Source material
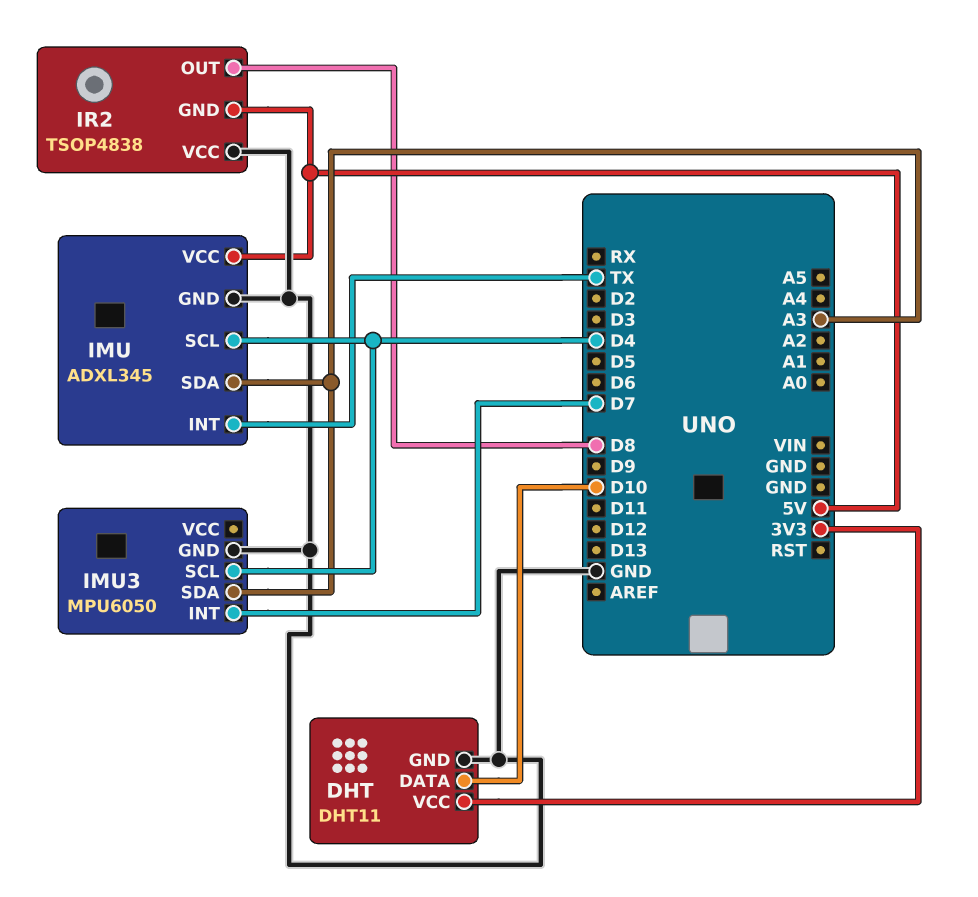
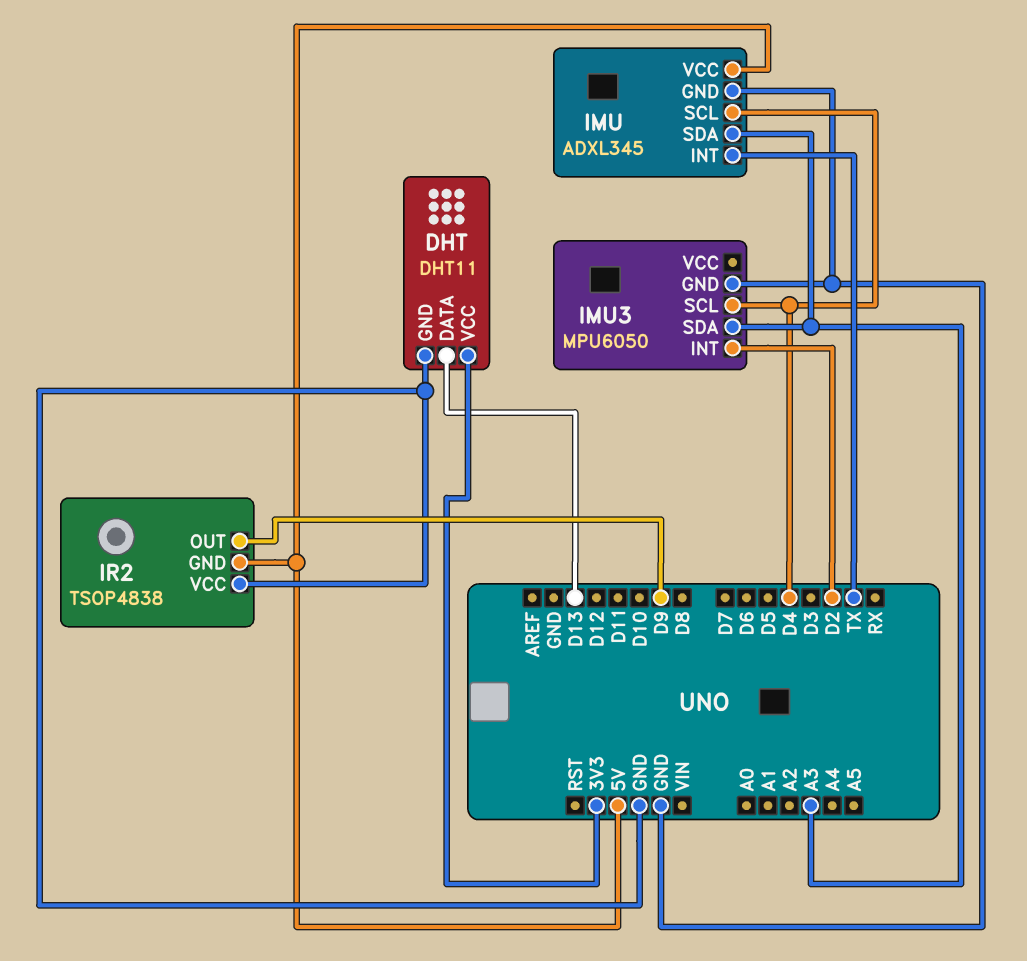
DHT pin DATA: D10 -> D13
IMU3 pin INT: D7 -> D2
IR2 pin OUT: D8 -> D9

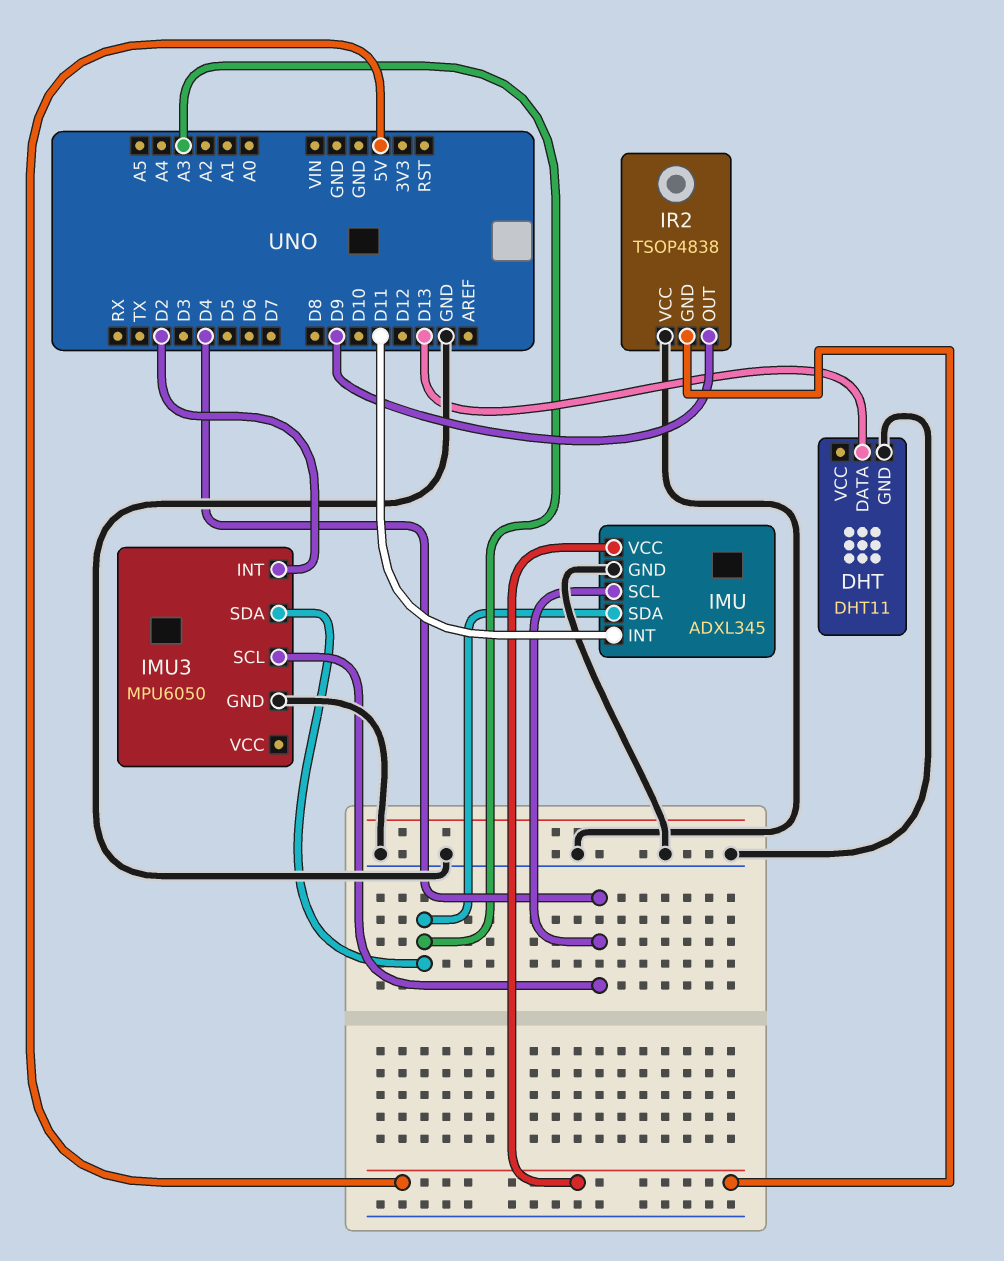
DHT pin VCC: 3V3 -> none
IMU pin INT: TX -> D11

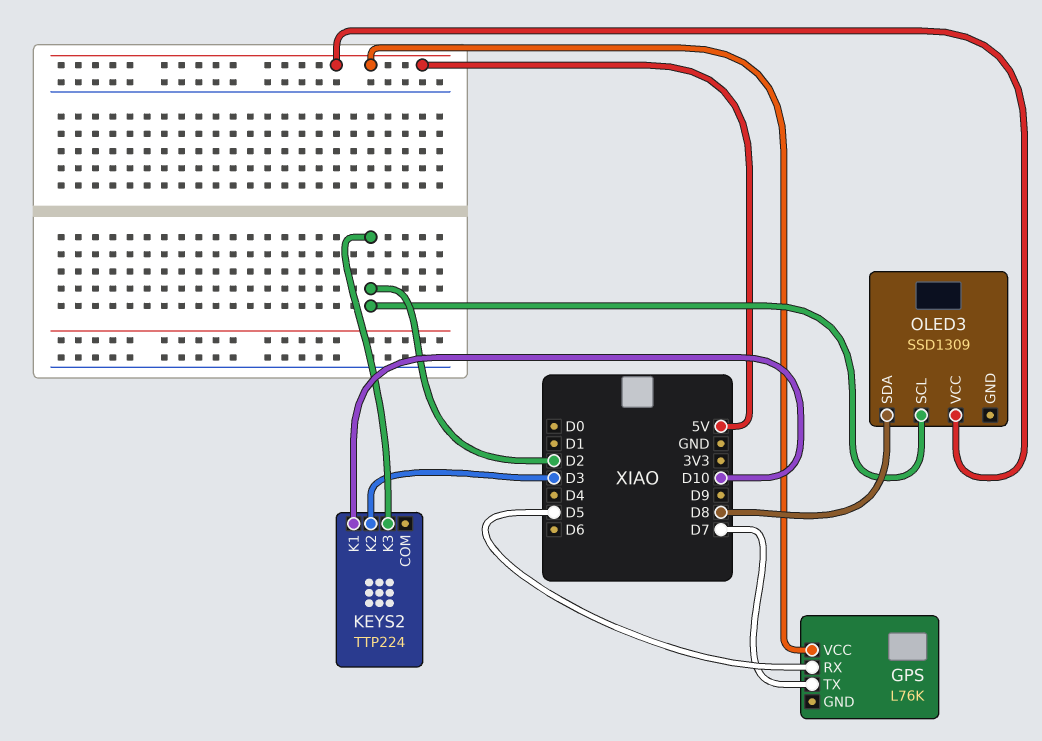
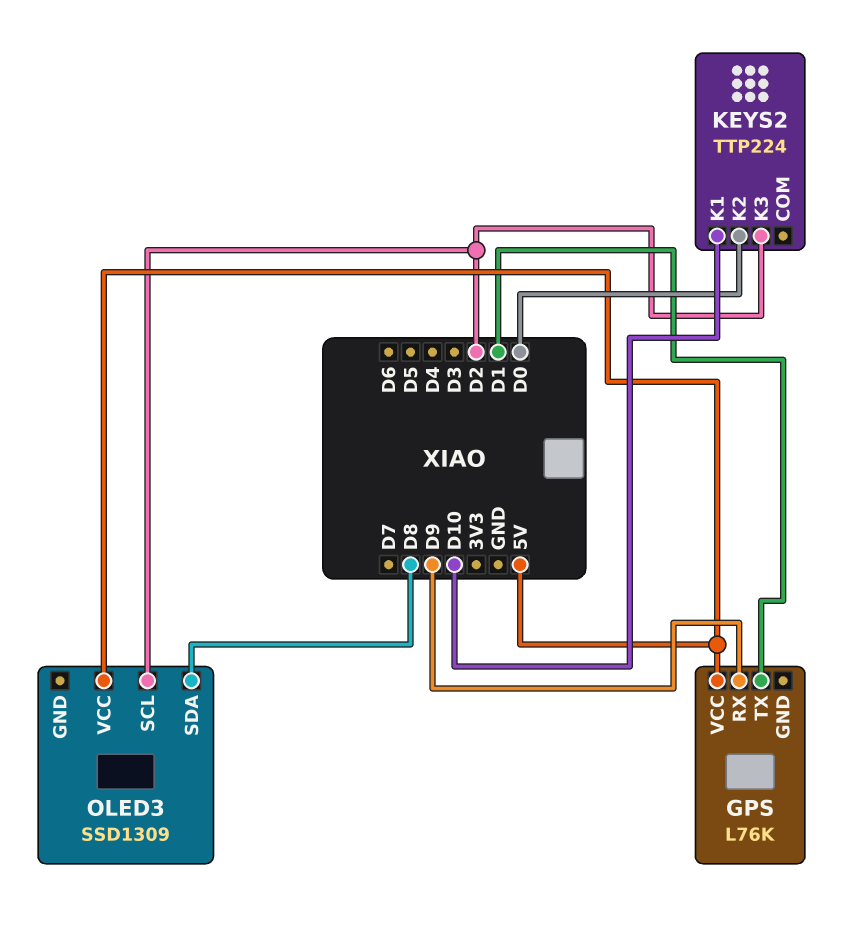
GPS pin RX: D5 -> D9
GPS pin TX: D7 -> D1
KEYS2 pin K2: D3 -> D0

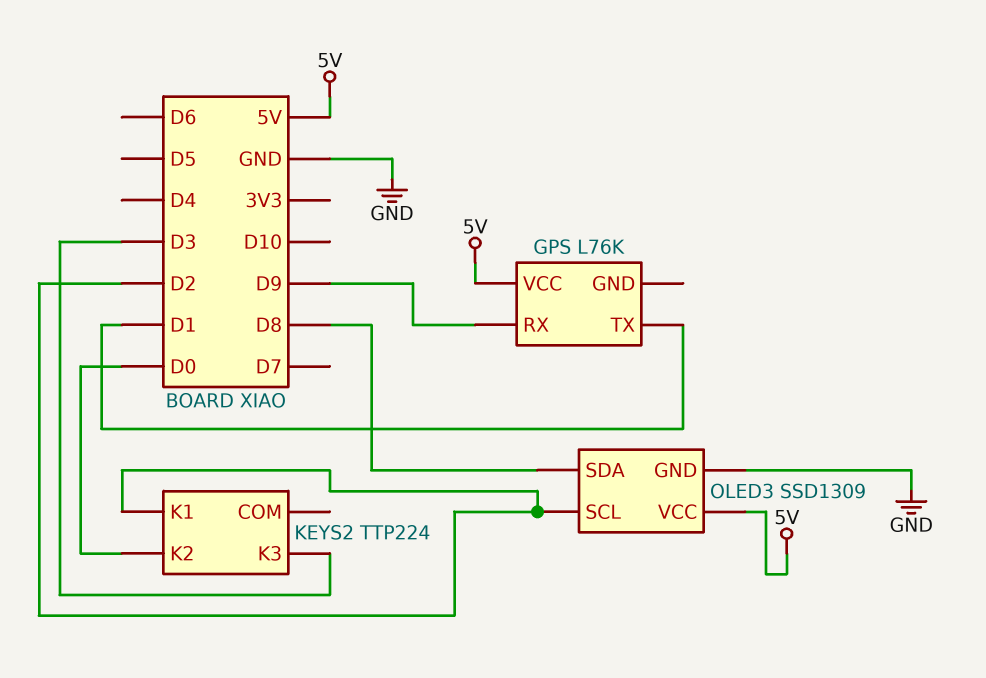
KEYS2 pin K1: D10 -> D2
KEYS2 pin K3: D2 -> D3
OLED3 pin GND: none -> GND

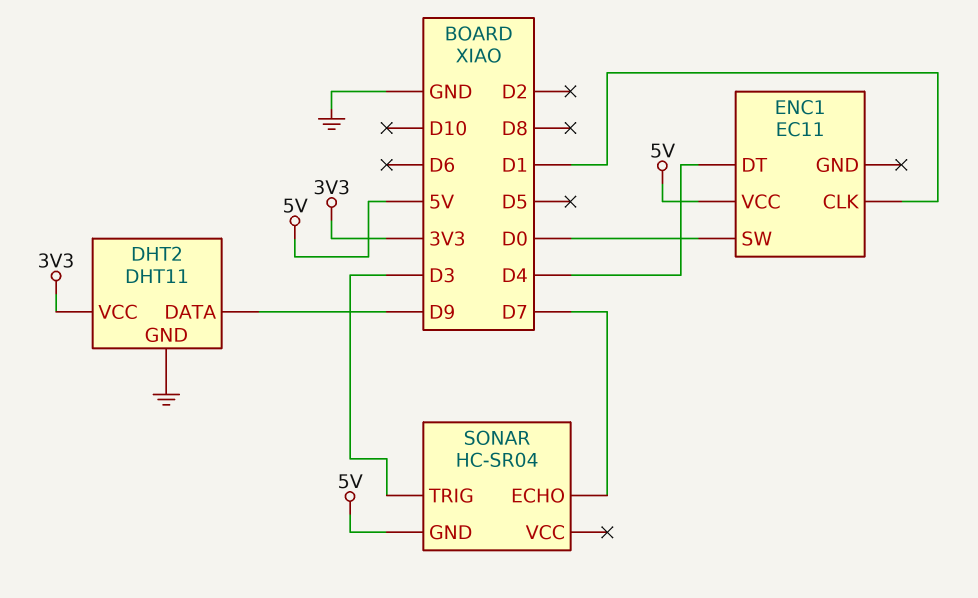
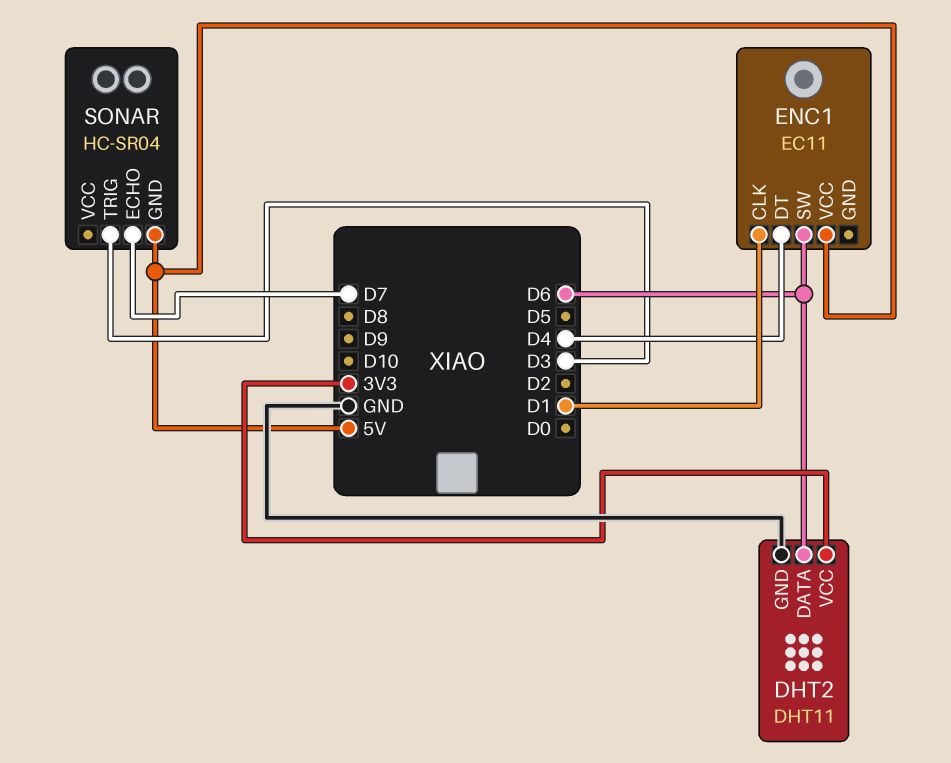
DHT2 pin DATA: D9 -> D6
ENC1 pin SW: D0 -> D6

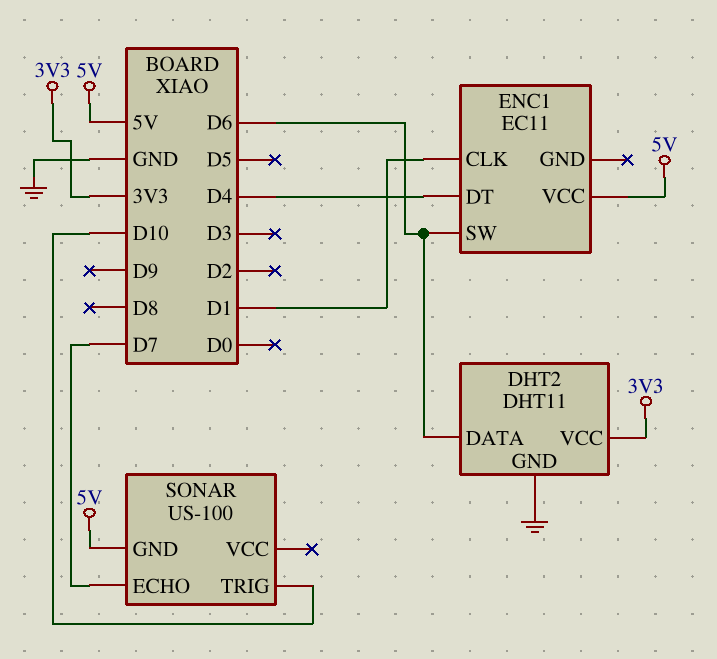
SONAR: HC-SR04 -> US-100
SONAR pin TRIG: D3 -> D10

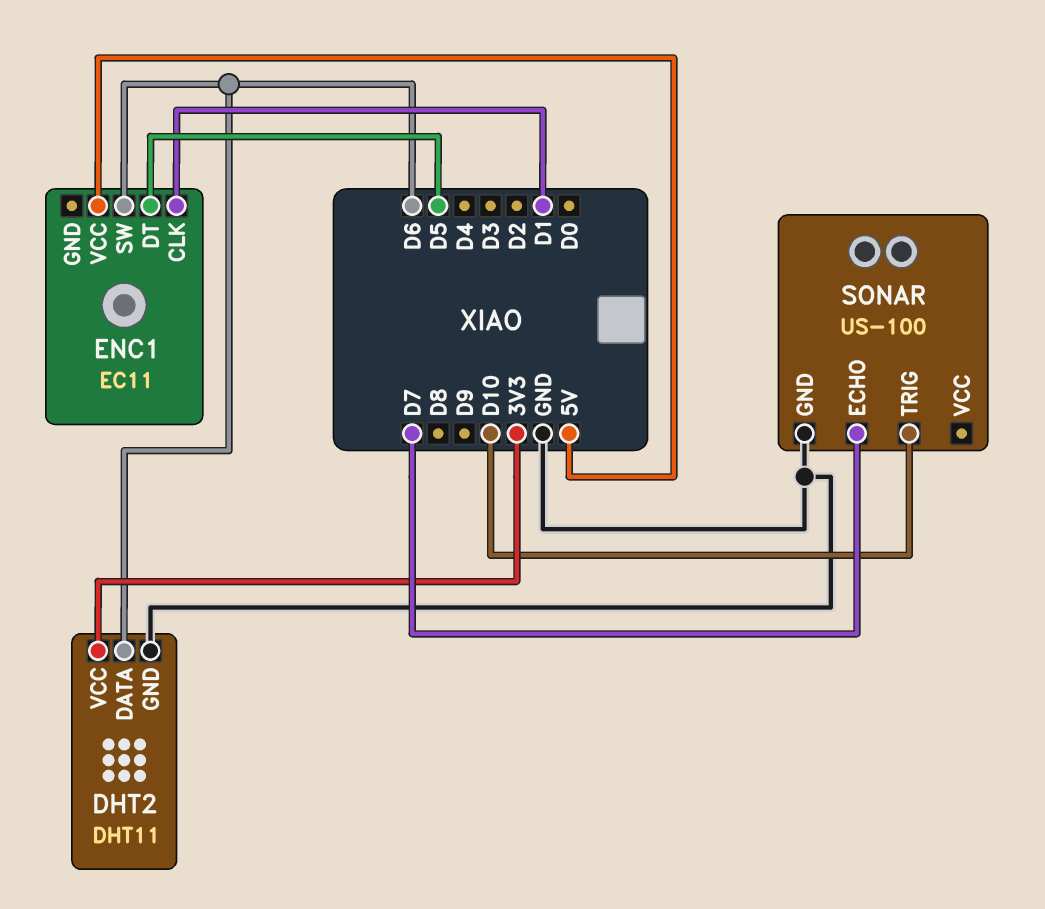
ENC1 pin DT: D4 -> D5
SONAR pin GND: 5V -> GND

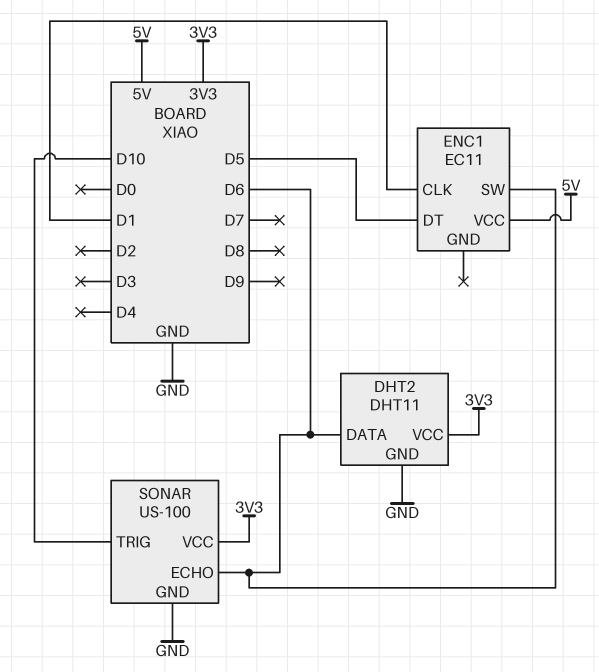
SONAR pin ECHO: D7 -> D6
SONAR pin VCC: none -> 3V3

Problem details
Report every line in the listing that holds the word "DATA".

Response
DHT pin DATA: D10 -> D13
DHT2 pin DATA: D9 -> D6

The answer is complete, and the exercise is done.